— Goal of the exercise —
Starting at the line below that contains "(707, 193) = (703, 151): yellow" and ending at the line that contains "camera: 70 degrees left, 0 degrees up", retype each line exactly as it stands, but omit the pictures.
(Beginning of Recorded data)
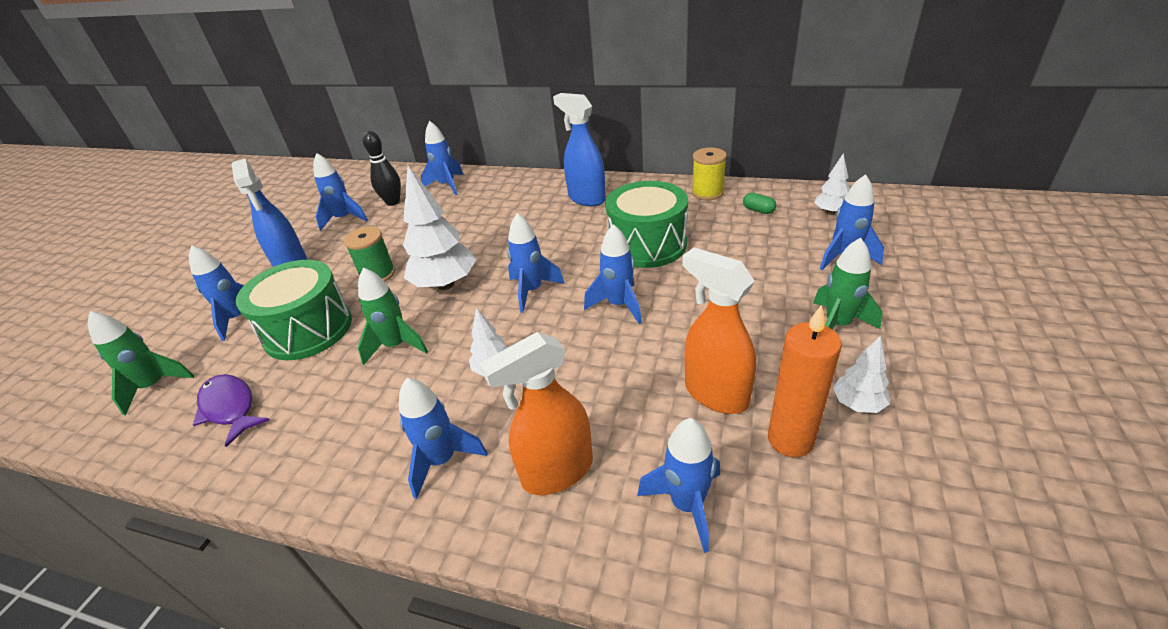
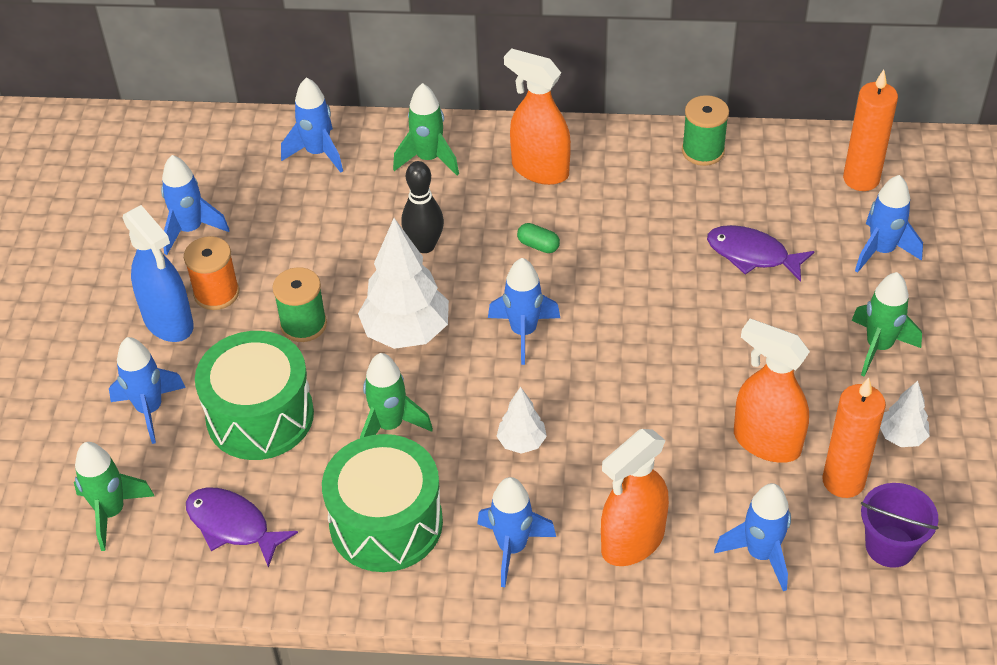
camera: 15 degrees left, 10 degrees up
(335, 253) = (216, 293): none -> orange spool
(393, 202) = (249, 192): black bowling pin -> black bowling pin (424, 245)
(515, 190) = (428, 159): none -> green rocket
(586, 198) = (539, 170): blue spray bottle -> orange spray bottle
(619, 305) = (636, 343): blue rocket -> none
(647, 245) = (645, 248): green drum -> green drum (386, 523)
(707, 193) = (703, 151): yellow spool -> green spool
(732, 253) = (752, 255): none -> purple fish
(758, 210) = (773, 180): green capsule -> green capsule (538, 245)
(830, 212) = (861, 179): white tree -> orange candle
(838, 518) = (890, 546): none -> purple bucket

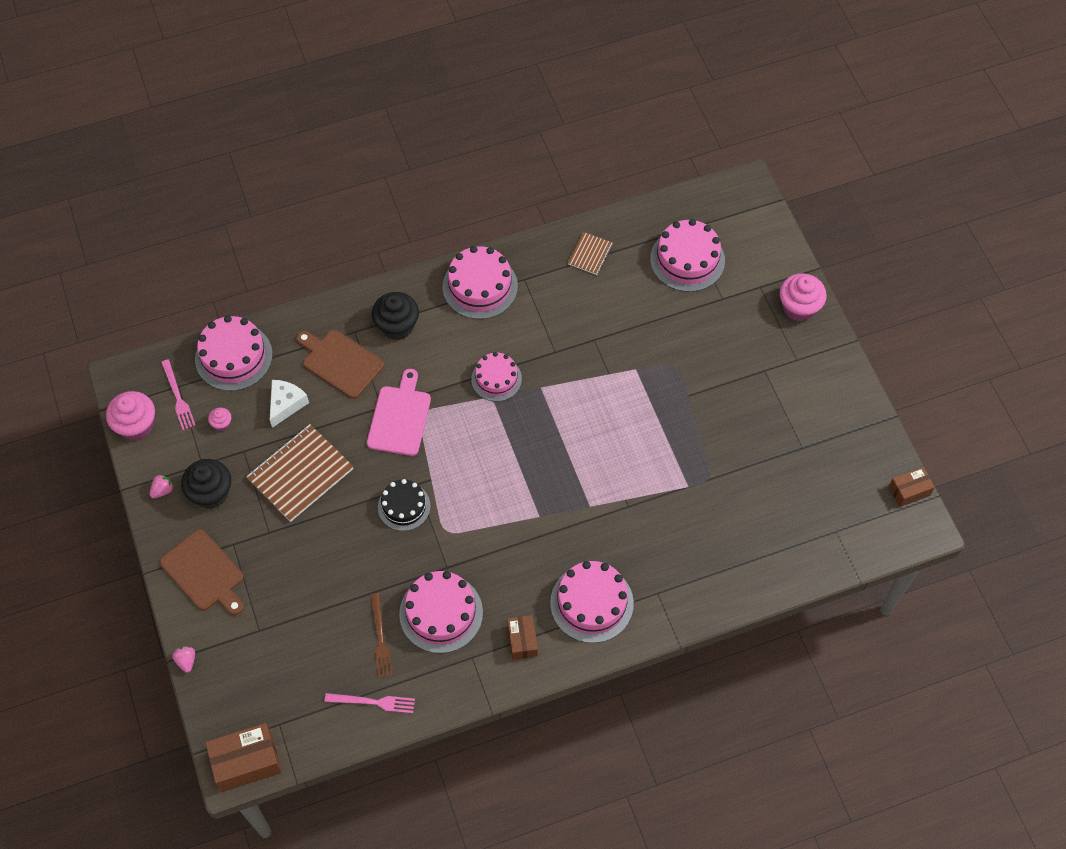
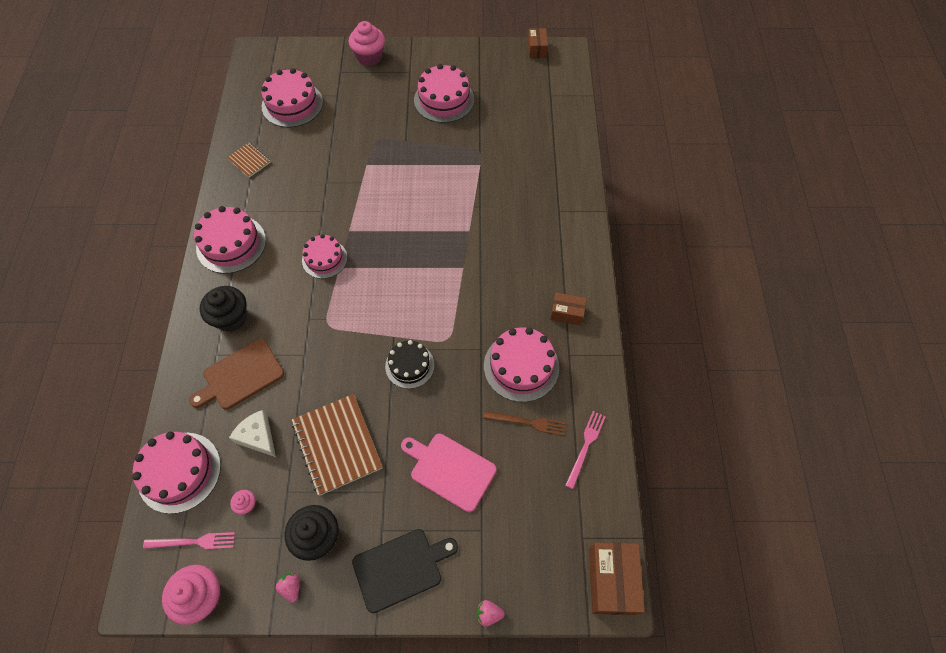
camera: 70 degrees left, 0 degrees up
(204, 572) = (401, 568): brown cutting board -> black cutting board
(399, 417) = (322, 343): pink cutting board -> pink cutting board (450, 470)
(591, 603) = (551, 255): pink cake -> pink cake (444, 100)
(End of Recorded data)
— Exercise response —
(707, 193) = (703, 151): yellow spool -> green spool
(732, 253) = (752, 255): none -> purple fish
(758, 210) = (773, 180): green capsule -> green capsule (538, 245)
(830, 212) = (861, 179): white tree -> orange candle
(838, 518) = (890, 546): none -> purple bucket

camera: 70 degrees left, 0 degrees up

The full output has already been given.